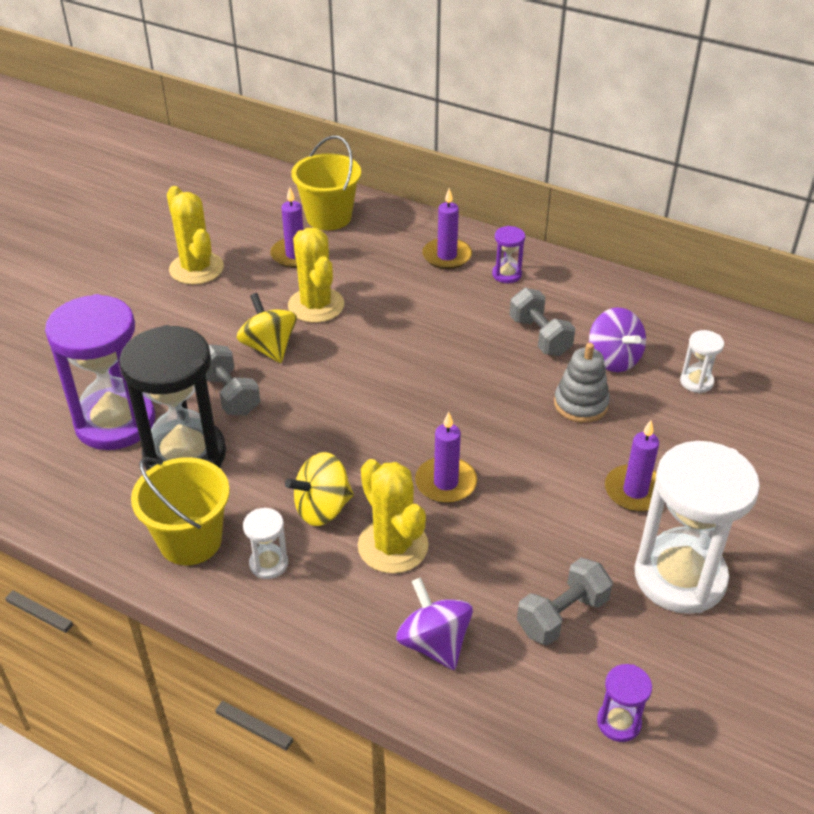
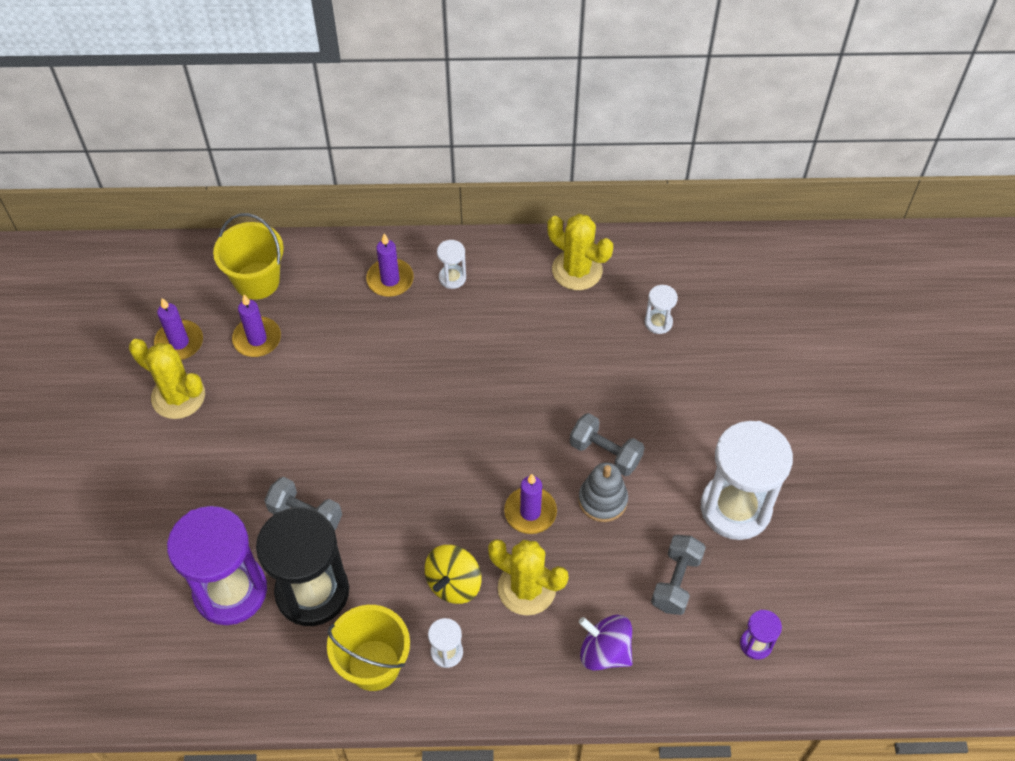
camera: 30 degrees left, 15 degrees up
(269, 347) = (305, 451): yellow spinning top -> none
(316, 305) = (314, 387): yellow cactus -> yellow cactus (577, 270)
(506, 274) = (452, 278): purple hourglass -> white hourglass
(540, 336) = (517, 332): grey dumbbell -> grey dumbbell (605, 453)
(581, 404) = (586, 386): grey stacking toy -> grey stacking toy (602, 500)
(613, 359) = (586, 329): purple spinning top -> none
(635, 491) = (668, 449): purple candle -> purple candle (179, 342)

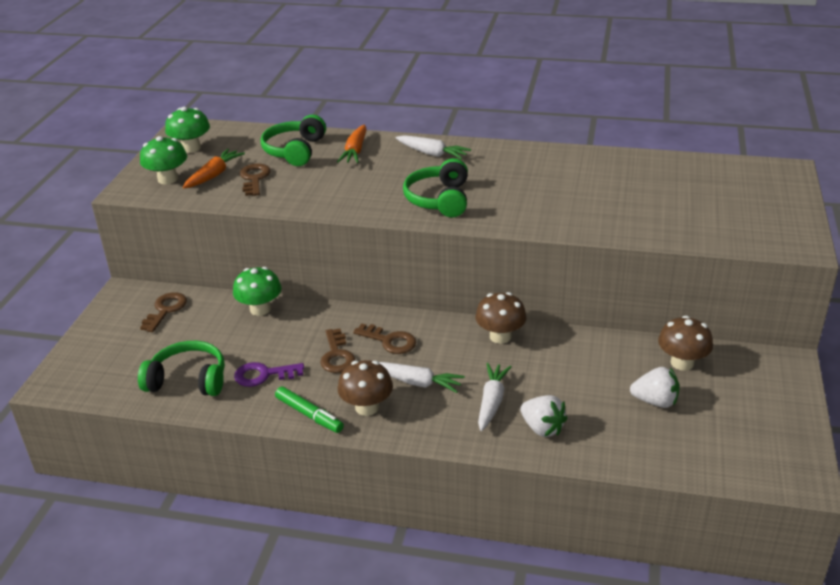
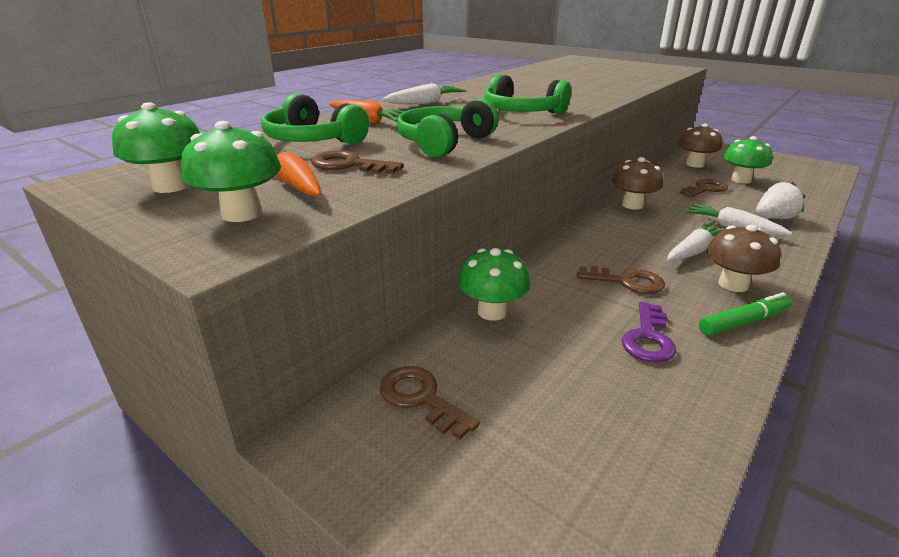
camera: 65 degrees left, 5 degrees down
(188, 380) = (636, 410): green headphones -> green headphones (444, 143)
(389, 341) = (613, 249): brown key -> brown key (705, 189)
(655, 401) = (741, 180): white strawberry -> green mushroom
################
# DIRECTIONS
From the entries above, pull out each line that includes "spinning".

# RESPONSE FOR THIS EXERCISE
(269, 347) = (305, 451): yellow spinning top -> none
(613, 359) = (586, 329): purple spinning top -> none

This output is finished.